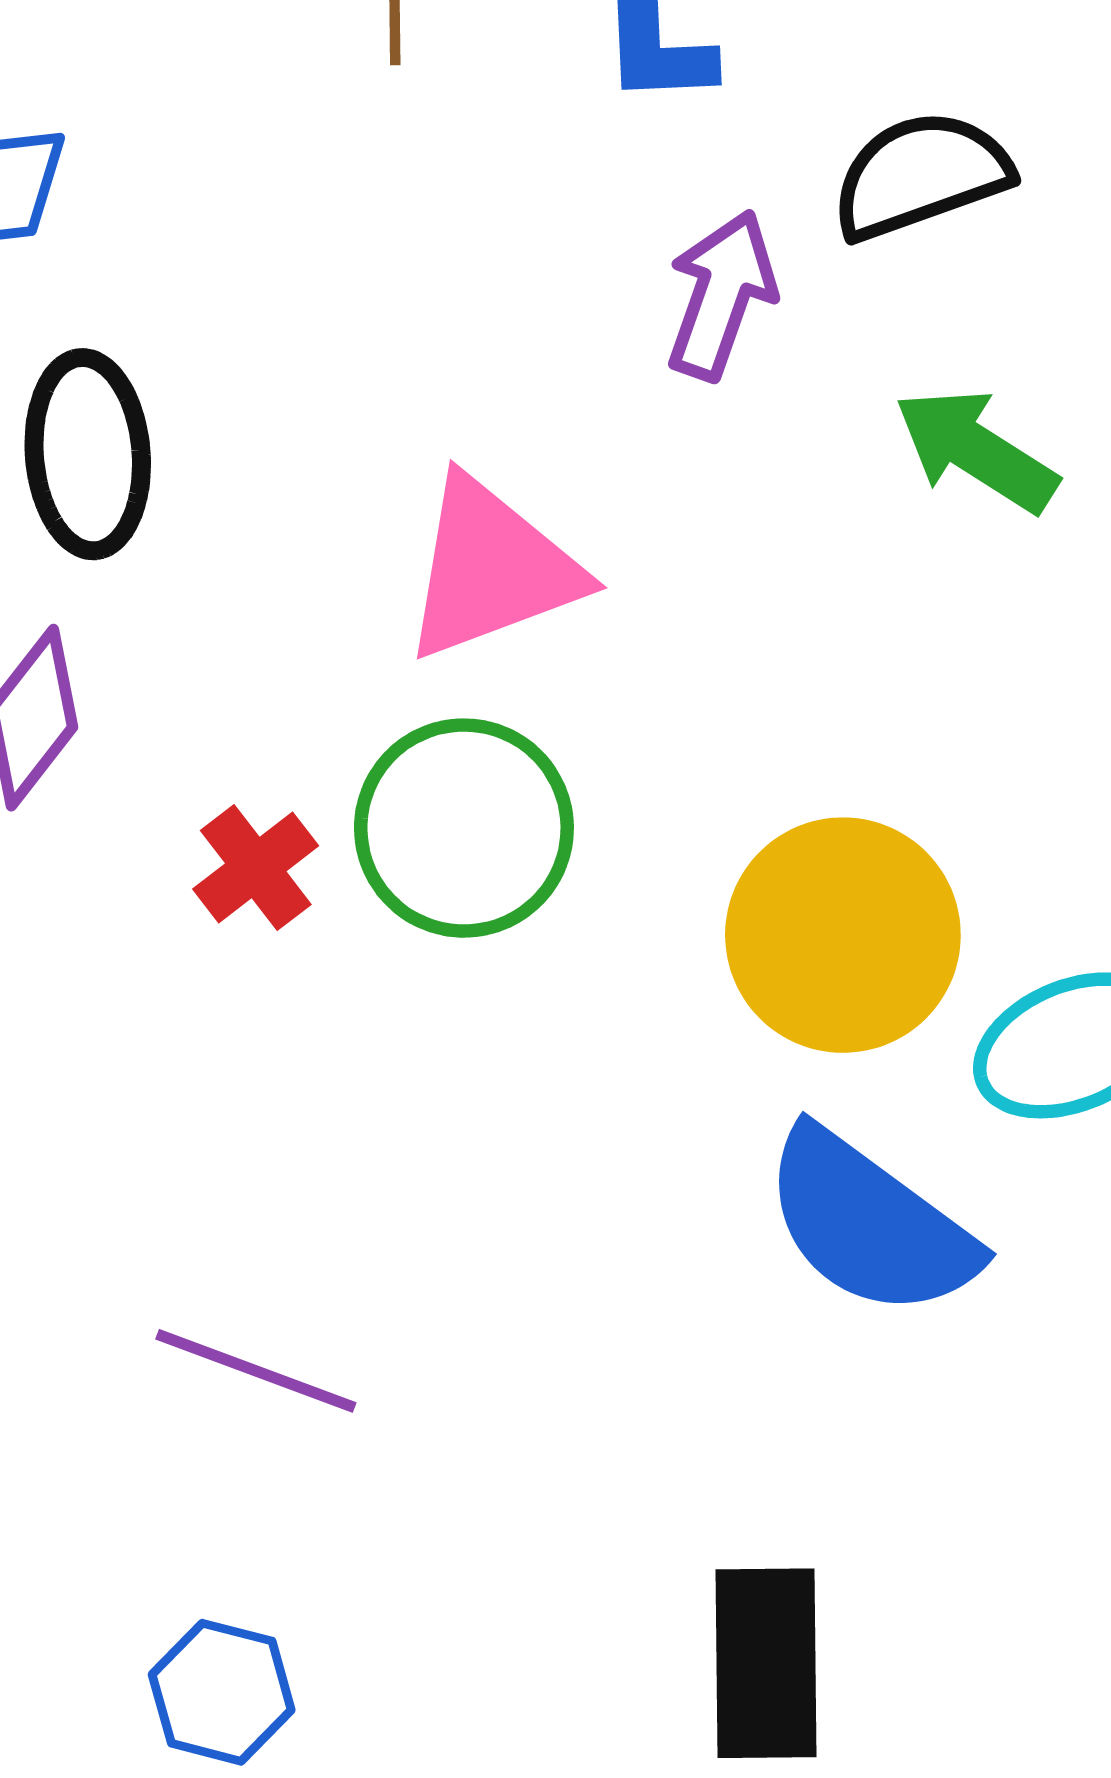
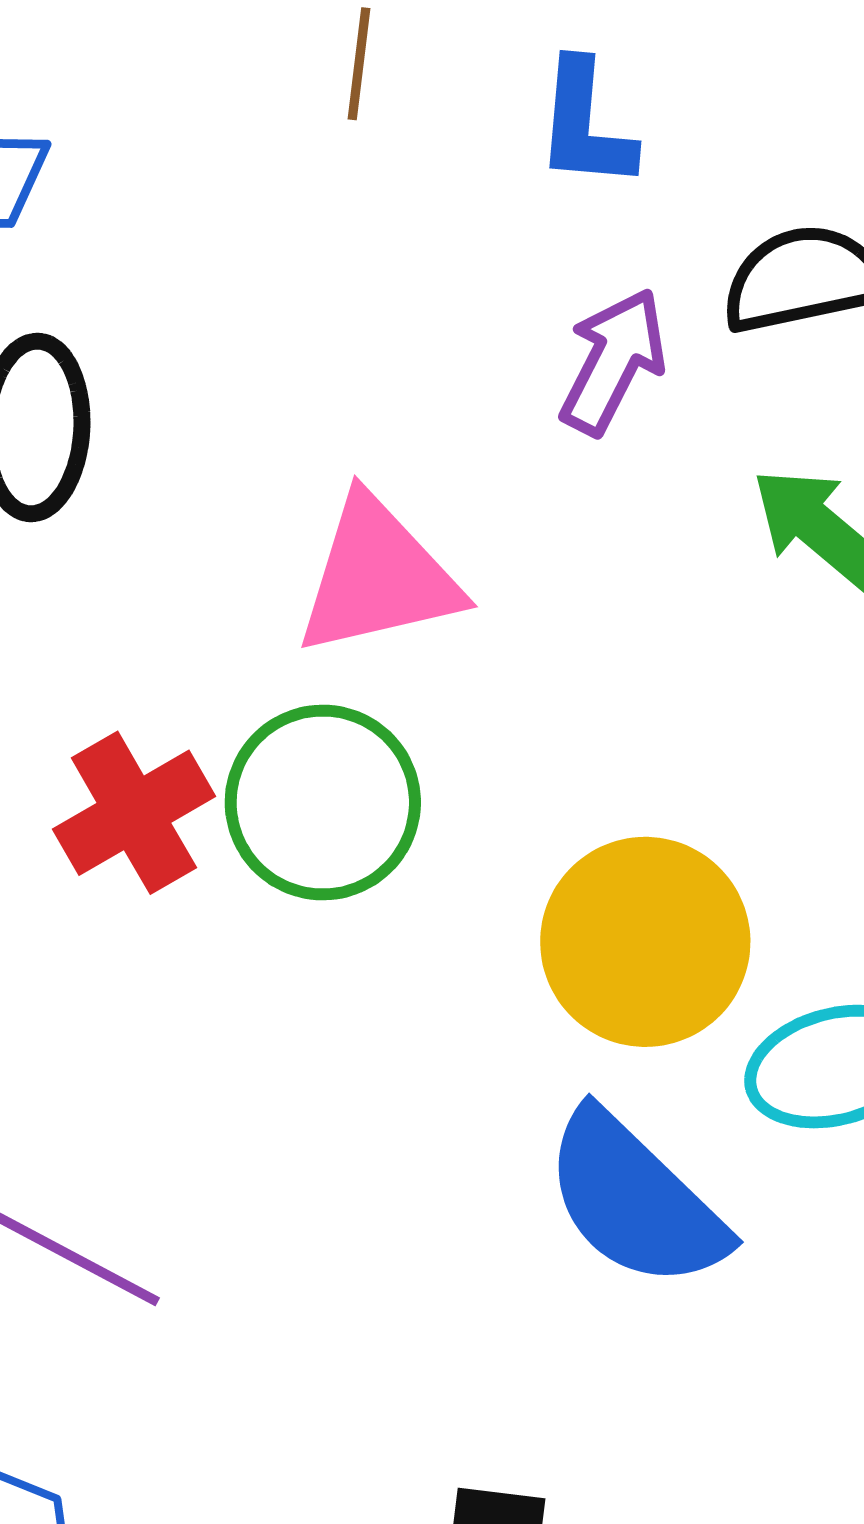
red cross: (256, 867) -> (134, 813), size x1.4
════════════════
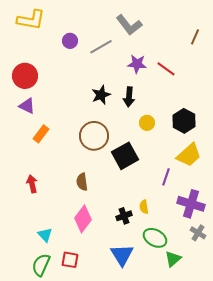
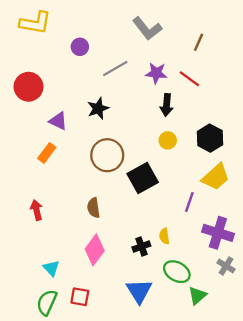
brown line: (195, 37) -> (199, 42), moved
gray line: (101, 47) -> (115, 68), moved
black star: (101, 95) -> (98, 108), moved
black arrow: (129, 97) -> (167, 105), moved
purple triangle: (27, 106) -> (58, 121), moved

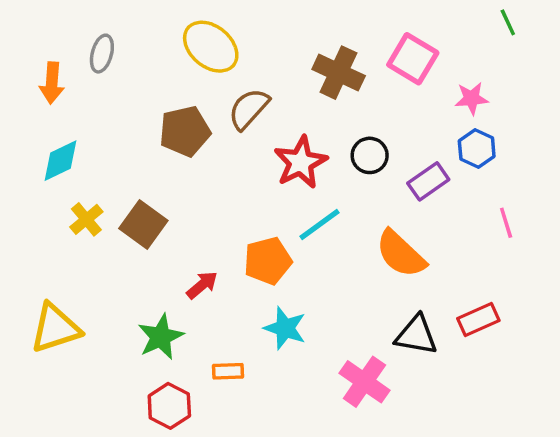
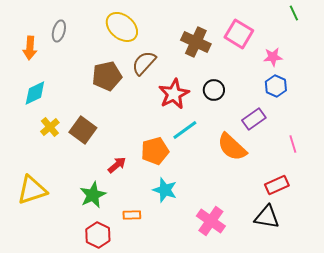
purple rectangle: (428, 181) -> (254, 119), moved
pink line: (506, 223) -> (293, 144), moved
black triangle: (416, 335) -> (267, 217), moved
════════════════
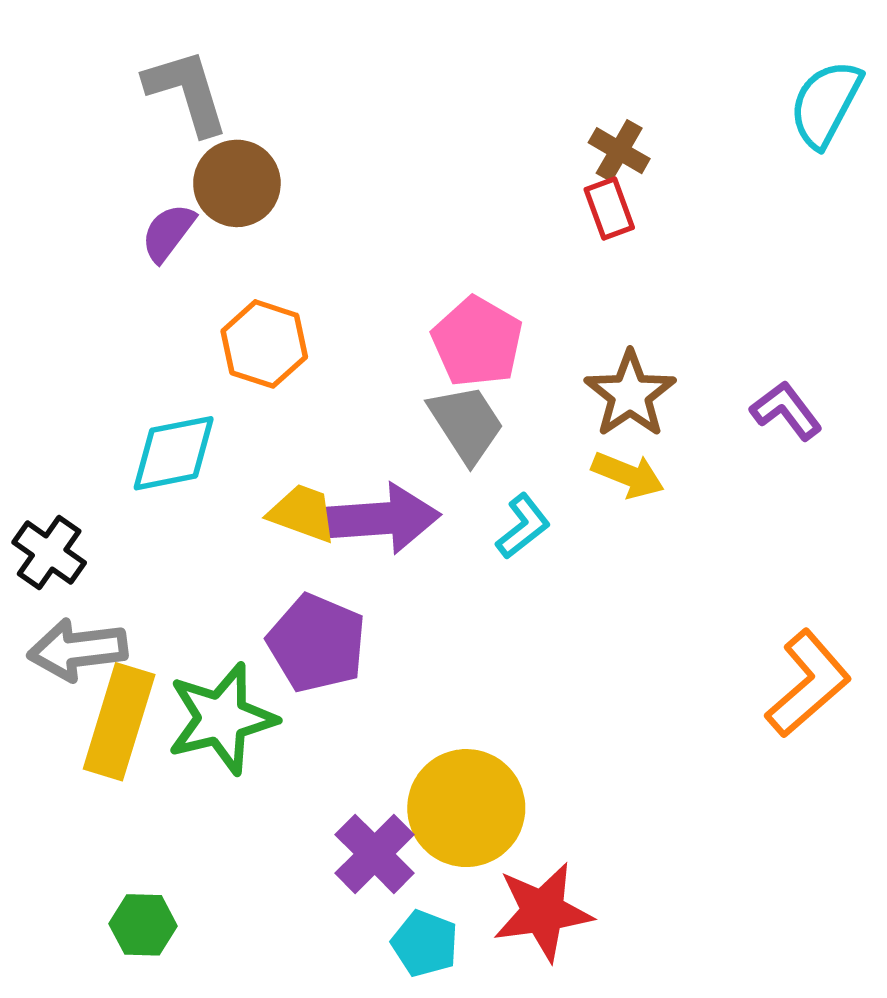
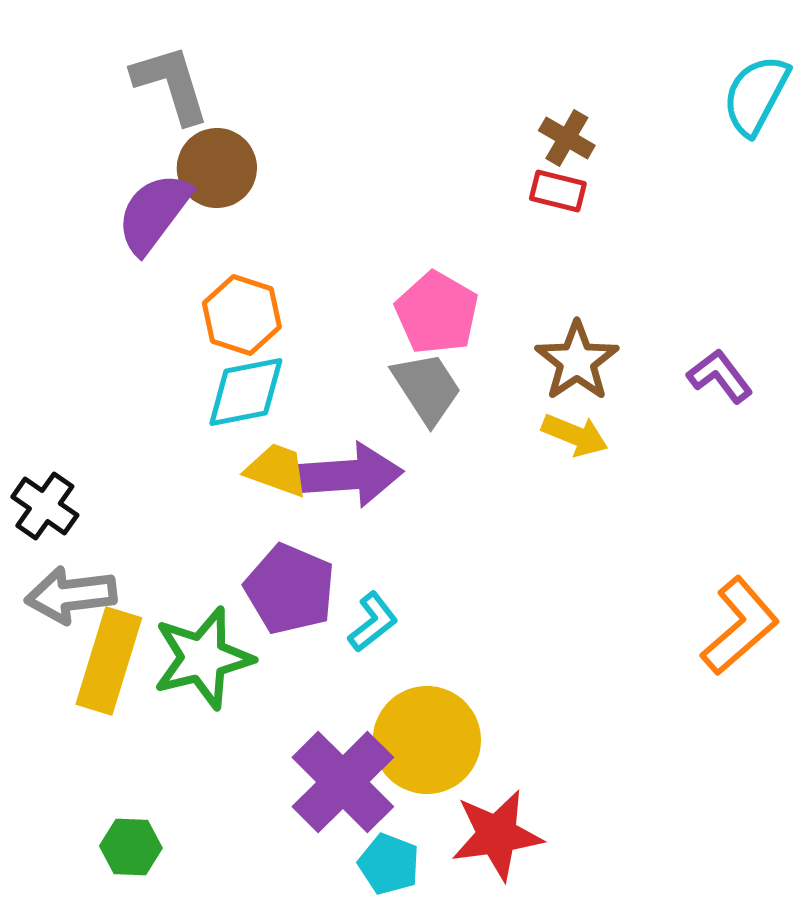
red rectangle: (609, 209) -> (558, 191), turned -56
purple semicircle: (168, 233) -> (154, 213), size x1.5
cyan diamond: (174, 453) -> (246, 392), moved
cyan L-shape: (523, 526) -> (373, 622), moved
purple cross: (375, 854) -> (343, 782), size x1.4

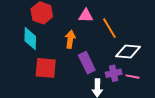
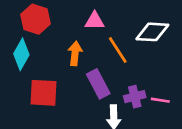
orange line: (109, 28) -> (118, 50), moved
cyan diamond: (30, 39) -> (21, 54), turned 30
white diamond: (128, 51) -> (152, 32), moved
════════════════
Of all the entries above, repeat only the lines from the line that has "cyan diamond: (30, 39) -> (21, 54), turned 30" to the line that has "white diamond: (128, 51) -> (152, 32), moved", both lines included, exactly.

SOLUTION TO THIS PROBLEM:
cyan diamond: (30, 39) -> (21, 54), turned 30
white diamond: (128, 51) -> (152, 32), moved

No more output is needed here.